*Try it*
Print out the full listing, exactly.
*-*-*
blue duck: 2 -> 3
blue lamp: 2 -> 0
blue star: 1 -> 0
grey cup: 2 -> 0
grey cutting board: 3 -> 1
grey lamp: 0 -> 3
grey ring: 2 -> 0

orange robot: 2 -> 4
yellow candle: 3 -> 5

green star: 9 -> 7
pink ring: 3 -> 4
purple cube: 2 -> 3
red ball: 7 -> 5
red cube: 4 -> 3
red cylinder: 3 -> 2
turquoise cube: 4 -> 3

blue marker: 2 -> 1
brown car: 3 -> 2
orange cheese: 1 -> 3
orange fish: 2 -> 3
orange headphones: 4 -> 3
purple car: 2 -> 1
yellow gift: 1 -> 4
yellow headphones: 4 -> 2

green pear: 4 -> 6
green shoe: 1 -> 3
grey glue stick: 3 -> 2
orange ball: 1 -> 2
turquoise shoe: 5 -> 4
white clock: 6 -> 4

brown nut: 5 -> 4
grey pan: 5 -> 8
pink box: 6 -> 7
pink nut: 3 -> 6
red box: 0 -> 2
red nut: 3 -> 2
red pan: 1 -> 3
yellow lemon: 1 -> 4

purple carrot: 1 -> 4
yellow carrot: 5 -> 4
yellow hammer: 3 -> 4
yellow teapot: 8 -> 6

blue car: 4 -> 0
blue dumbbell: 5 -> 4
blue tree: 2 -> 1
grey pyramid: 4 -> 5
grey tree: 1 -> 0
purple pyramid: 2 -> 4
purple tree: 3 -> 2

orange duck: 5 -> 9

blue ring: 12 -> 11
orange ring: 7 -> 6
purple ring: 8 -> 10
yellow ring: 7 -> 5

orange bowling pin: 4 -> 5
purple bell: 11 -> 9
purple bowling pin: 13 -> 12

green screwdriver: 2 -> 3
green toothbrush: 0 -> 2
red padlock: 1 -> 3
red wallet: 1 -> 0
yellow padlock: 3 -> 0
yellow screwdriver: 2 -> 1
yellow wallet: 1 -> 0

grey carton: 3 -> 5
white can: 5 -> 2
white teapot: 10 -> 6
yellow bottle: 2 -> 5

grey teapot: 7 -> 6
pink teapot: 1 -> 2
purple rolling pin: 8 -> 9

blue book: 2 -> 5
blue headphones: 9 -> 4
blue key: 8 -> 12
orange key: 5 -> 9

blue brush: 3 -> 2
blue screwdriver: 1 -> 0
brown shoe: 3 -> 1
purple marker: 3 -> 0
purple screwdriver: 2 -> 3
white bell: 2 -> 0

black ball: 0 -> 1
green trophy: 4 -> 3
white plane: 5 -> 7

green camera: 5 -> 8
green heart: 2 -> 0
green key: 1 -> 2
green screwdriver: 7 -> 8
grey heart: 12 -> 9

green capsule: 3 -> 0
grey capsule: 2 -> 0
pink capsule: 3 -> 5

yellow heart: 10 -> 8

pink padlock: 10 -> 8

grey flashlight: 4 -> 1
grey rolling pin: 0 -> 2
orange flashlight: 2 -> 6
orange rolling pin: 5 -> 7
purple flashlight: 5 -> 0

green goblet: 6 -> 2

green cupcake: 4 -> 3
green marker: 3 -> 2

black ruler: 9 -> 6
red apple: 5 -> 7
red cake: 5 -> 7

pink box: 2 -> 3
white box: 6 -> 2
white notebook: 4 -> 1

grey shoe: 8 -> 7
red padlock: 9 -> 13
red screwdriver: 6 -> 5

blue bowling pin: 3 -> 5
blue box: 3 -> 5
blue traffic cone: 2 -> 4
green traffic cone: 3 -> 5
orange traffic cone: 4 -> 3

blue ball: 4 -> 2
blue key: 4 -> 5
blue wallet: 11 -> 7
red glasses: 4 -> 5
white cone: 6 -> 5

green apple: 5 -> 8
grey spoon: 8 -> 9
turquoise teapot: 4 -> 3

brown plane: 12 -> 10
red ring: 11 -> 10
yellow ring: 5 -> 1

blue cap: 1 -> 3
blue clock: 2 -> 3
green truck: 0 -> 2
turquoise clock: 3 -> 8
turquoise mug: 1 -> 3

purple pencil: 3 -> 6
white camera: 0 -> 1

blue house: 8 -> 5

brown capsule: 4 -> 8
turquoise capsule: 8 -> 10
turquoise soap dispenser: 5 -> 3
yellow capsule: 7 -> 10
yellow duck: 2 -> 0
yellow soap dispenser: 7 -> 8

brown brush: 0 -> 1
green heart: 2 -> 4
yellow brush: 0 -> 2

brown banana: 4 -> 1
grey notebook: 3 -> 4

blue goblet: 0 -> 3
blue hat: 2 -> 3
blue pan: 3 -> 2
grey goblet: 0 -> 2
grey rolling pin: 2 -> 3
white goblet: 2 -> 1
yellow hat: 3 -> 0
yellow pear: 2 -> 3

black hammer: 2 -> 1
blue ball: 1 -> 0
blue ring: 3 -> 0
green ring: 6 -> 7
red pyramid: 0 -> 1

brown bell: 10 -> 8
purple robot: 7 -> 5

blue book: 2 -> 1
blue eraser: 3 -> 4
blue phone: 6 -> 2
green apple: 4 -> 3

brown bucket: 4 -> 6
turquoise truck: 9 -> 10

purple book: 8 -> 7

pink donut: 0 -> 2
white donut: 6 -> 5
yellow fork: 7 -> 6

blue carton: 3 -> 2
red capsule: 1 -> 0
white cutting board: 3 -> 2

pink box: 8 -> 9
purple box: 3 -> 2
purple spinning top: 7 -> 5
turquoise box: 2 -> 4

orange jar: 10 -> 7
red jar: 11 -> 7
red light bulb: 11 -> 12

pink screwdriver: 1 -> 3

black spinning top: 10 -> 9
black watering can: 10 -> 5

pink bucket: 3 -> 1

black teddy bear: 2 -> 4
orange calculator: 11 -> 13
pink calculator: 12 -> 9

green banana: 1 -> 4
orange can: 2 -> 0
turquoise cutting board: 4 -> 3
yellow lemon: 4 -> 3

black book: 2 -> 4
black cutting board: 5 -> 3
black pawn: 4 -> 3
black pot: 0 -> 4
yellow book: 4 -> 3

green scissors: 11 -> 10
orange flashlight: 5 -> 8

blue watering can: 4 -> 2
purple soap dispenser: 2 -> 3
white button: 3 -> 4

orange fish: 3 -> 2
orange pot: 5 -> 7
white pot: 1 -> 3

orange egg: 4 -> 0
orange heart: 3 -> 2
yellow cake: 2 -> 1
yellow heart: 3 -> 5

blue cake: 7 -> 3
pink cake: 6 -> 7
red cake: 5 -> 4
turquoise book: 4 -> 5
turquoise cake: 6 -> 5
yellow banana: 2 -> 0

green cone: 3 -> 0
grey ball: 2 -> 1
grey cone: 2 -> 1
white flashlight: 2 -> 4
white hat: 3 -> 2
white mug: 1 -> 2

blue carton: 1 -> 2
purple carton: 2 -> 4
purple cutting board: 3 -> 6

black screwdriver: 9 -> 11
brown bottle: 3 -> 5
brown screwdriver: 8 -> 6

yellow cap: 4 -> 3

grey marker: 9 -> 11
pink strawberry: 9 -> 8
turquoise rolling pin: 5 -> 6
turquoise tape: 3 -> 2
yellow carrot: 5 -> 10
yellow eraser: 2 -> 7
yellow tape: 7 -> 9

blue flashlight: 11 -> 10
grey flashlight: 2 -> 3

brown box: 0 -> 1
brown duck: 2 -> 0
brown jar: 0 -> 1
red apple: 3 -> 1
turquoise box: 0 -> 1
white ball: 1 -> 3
*-*-*
*Solution to this exercise*
blue duck: 2 -> 3
blue lamp: 2 -> 0
blue star: 1 -> 0
grey cup: 2 -> 0
grey cutting board: 3 -> 1
grey lamp: 0 -> 3
grey ring: 2 -> 0

orange robot: 2 -> 4
yellow candle: 3 -> 5

green star: 9 -> 7
pink ring: 3 -> 4
purple cube: 2 -> 3
red ball: 7 -> 5
red cube: 4 -> 3
red cylinder: 3 -> 2
turquoise cube: 4 -> 3

blue marker: 2 -> 1
brown car: 3 -> 2
orange cheese: 1 -> 3
orange fish: 2 -> 3
orange headphones: 4 -> 3
purple car: 2 -> 1
yellow gift: 1 -> 4
yellow headphones: 4 -> 2

green pear: 4 -> 6
green shoe: 1 -> 3
grey glue stick: 3 -> 2
orange ball: 1 -> 2
turquoise shoe: 5 -> 4
white clock: 6 -> 4

brown nut: 5 -> 4
grey pan: 5 -> 8
pink box: 6 -> 7
pink nut: 3 -> 6
red box: 0 -> 2
red nut: 3 -> 2
red pan: 1 -> 3
yellow lemon: 1 -> 4

purple carrot: 1 -> 4
yellow carrot: 5 -> 4
yellow hammer: 3 -> 4
yellow teapot: 8 -> 6

blue car: 4 -> 0
blue dumbbell: 5 -> 4
blue tree: 2 -> 1
grey pyramid: 4 -> 5
grey tree: 1 -> 0
purple pyramid: 2 -> 4
purple tree: 3 -> 2

orange duck: 5 -> 9

blue ring: 12 -> 11
orange ring: 7 -> 6
purple ring: 8 -> 10
yellow ring: 7 -> 5

orange bowling pin: 4 -> 5
purple bell: 11 -> 9
purple bowling pin: 13 -> 12

green screwdriver: 2 -> 3
green toothbrush: 0 -> 2
red padlock: 1 -> 3
red wallet: 1 -> 0
yellow padlock: 3 -> 0
yellow screwdriver: 2 -> 1
yellow wallet: 1 -> 0

grey carton: 3 -> 5
white can: 5 -> 2
white teapot: 10 -> 6
yellow bottle: 2 -> 5

grey teapot: 7 -> 6
pink teapot: 1 -> 2
purple rolling pin: 8 -> 9

blue book: 2 -> 5
blue headphones: 9 -> 4
blue key: 8 -> 12
orange key: 5 -> 9

blue brush: 3 -> 2
blue screwdriver: 1 -> 0
brown shoe: 3 -> 1
purple marker: 3 -> 0
purple screwdriver: 2 -> 3
white bell: 2 -> 0

black ball: 0 -> 1
green trophy: 4 -> 3
white plane: 5 -> 7

green camera: 5 -> 8
green heart: 2 -> 0
green key: 1 -> 2
green screwdriver: 7 -> 8
grey heart: 12 -> 9

green capsule: 3 -> 0
grey capsule: 2 -> 0
pink capsule: 3 -> 5

yellow heart: 10 -> 8

pink padlock: 10 -> 8

grey flashlight: 4 -> 1
grey rolling pin: 0 -> 2
orange flashlight: 2 -> 6
orange rolling pin: 5 -> 7
purple flashlight: 5 -> 0

green goblet: 6 -> 2

green cupcake: 4 -> 3
green marker: 3 -> 2

black ruler: 9 -> 6
red apple: 5 -> 7
red cake: 5 -> 7

pink box: 2 -> 3
white box: 6 -> 2
white notebook: 4 -> 1

grey shoe: 8 -> 7
red padlock: 9 -> 13
red screwdriver: 6 -> 5

blue bowling pin: 3 -> 5
blue box: 3 -> 5
blue traffic cone: 2 -> 4
green traffic cone: 3 -> 5
orange traffic cone: 4 -> 3

blue ball: 4 -> 2
blue key: 4 -> 5
blue wallet: 11 -> 7
red glasses: 4 -> 5
white cone: 6 -> 5

green apple: 5 -> 8
grey spoon: 8 -> 9
turquoise teapot: 4 -> 3

brown plane: 12 -> 10
red ring: 11 -> 10
yellow ring: 5 -> 1

blue cap: 1 -> 3
blue clock: 2 -> 3
green truck: 0 -> 2
turquoise clock: 3 -> 8
turquoise mug: 1 -> 3

purple pencil: 3 -> 6
white camera: 0 -> 1

blue house: 8 -> 5

brown capsule: 4 -> 8
turquoise capsule: 8 -> 10
turquoise soap dispenser: 5 -> 3
yellow capsule: 7 -> 10
yellow duck: 2 -> 0
yellow soap dispenser: 7 -> 8

brown brush: 0 -> 1
green heart: 2 -> 4
yellow brush: 0 -> 2

brown banana: 4 -> 1
grey notebook: 3 -> 4

blue goblet: 0 -> 3
blue hat: 2 -> 3
blue pan: 3 -> 2
grey goblet: 0 -> 2
grey rolling pin: 2 -> 3
white goblet: 2 -> 1
yellow hat: 3 -> 0
yellow pear: 2 -> 3

black hammer: 2 -> 1
blue ball: 1 -> 0
blue ring: 3 -> 0
green ring: 6 -> 7
red pyramid: 0 -> 1

brown bell: 10 -> 8
purple robot: 7 -> 5

blue book: 2 -> 1
blue eraser: 3 -> 4
blue phone: 6 -> 2
green apple: 4 -> 3

brown bucket: 4 -> 6
turquoise truck: 9 -> 10

purple book: 8 -> 7

pink donut: 0 -> 2
white donut: 6 -> 5
yellow fork: 7 -> 6

blue carton: 3 -> 2
red capsule: 1 -> 0
white cutting board: 3 -> 2

pink box: 8 -> 9
purple box: 3 -> 2
purple spinning top: 7 -> 5
turquoise box: 2 -> 4

orange jar: 10 -> 7
red jar: 11 -> 7
red light bulb: 11 -> 12

pink screwdriver: 1 -> 3

black spinning top: 10 -> 9
black watering can: 10 -> 5

pink bucket: 3 -> 1

black teddy bear: 2 -> 4
orange calculator: 11 -> 13
pink calculator: 12 -> 9

green banana: 1 -> 4
orange can: 2 -> 0
turquoise cutting board: 4 -> 3
yellow lemon: 4 -> 3

black book: 2 -> 4
black cutting board: 5 -> 3
black pawn: 4 -> 3
black pot: 0 -> 4
yellow book: 4 -> 3

green scissors: 11 -> 10
orange flashlight: 5 -> 8

blue watering can: 4 -> 2
purple soap dispenser: 2 -> 3
white button: 3 -> 4

orange fish: 3 -> 2
orange pot: 5 -> 7
white pot: 1 -> 3

orange egg: 4 -> 0
orange heart: 3 -> 2
yellow cake: 2 -> 1
yellow heart: 3 -> 5

blue cake: 7 -> 3
pink cake: 6 -> 7
red cake: 5 -> 4
turquoise book: 4 -> 5
turquoise cake: 6 -> 5
yellow banana: 2 -> 0

green cone: 3 -> 0
grey ball: 2 -> 1
grey cone: 2 -> 1
white flashlight: 2 -> 4
white hat: 3 -> 2
white mug: 1 -> 2

blue carton: 1 -> 2
purple carton: 2 -> 4
purple cutting board: 3 -> 6

black screwdriver: 9 -> 11
brown bottle: 3 -> 5
brown screwdriver: 8 -> 6

yellow cap: 4 -> 3

grey marker: 9 -> 11
pink strawberry: 9 -> 8
turquoise rolling pin: 5 -> 6
turquoise tape: 3 -> 2
yellow carrot: 5 -> 10
yellow eraser: 2 -> 7
yellow tape: 7 -> 9

blue flashlight: 11 -> 10
grey flashlight: 2 -> 3

brown box: 0 -> 1
brown duck: 2 -> 0
brown jar: 0 -> 1
red apple: 3 -> 1
turquoise box: 0 -> 1
white ball: 1 -> 3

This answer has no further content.